BEGIN Data shown

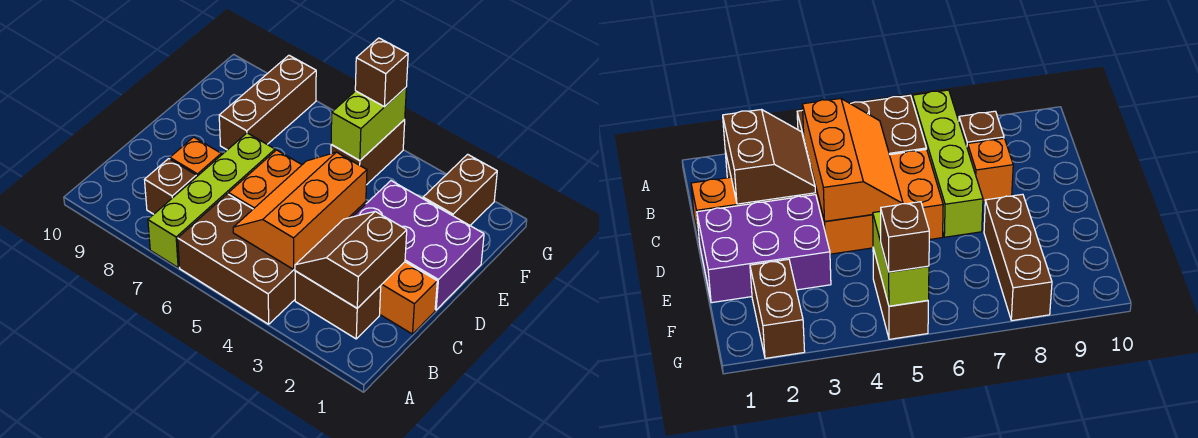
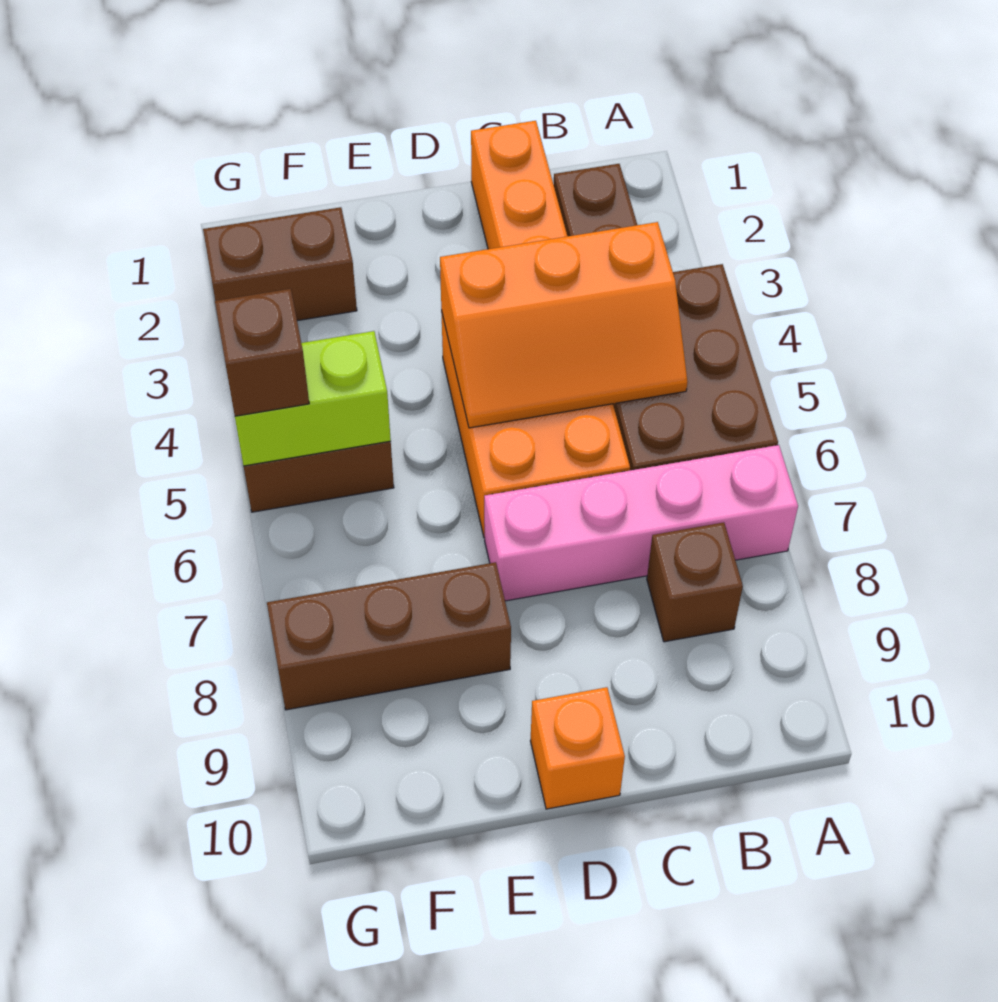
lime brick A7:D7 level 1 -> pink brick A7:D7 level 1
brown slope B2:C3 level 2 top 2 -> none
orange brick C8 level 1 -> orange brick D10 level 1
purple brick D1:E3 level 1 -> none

END Data shown
BEGIN Data shown

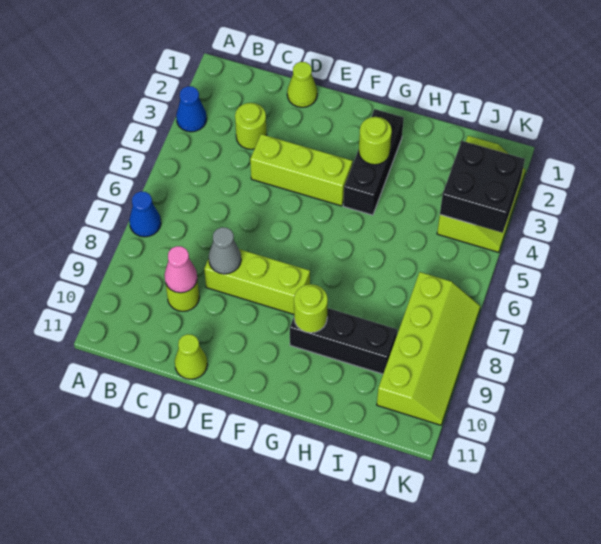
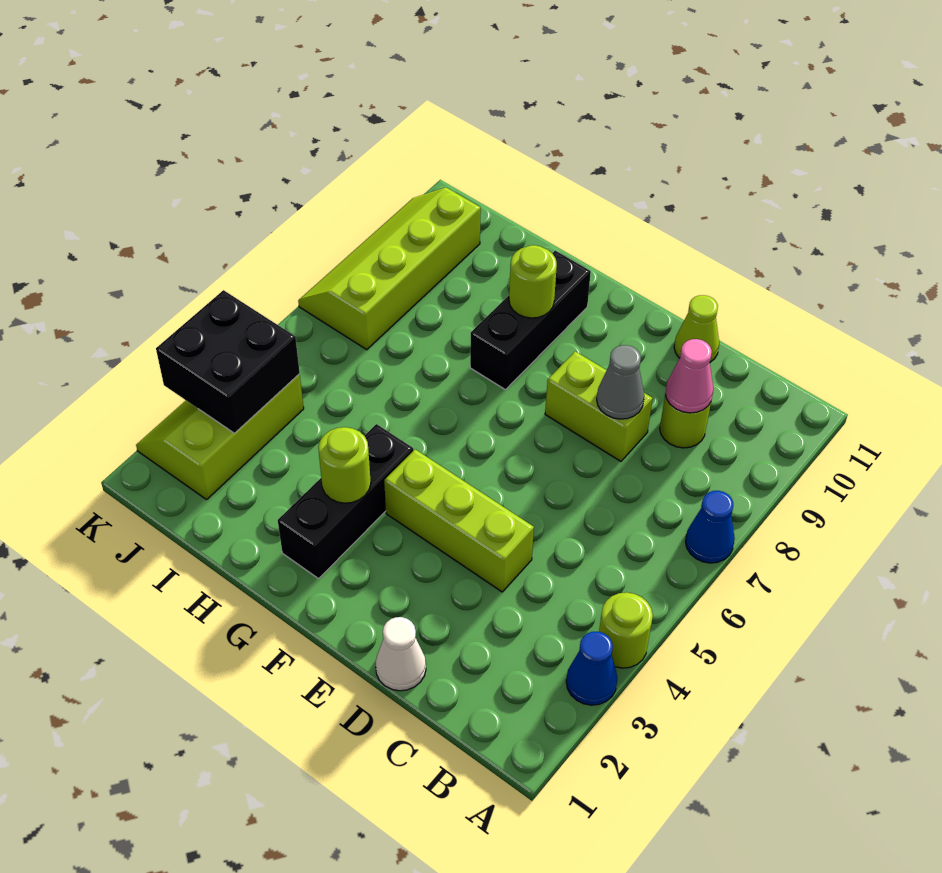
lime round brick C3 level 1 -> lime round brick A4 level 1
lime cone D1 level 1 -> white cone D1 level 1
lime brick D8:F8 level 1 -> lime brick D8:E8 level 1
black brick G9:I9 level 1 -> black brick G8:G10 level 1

END Data shown

» **What is needed**
Each line in the entries above, starting at the line with "lime brick D8:F8" and ending at the line with "black brick G9:I9", is to be printed exactly, and only those lines.

» **Output for this exercise**
lime brick D8:F8 level 1 -> lime brick D8:E8 level 1
black brick G9:I9 level 1 -> black brick G8:G10 level 1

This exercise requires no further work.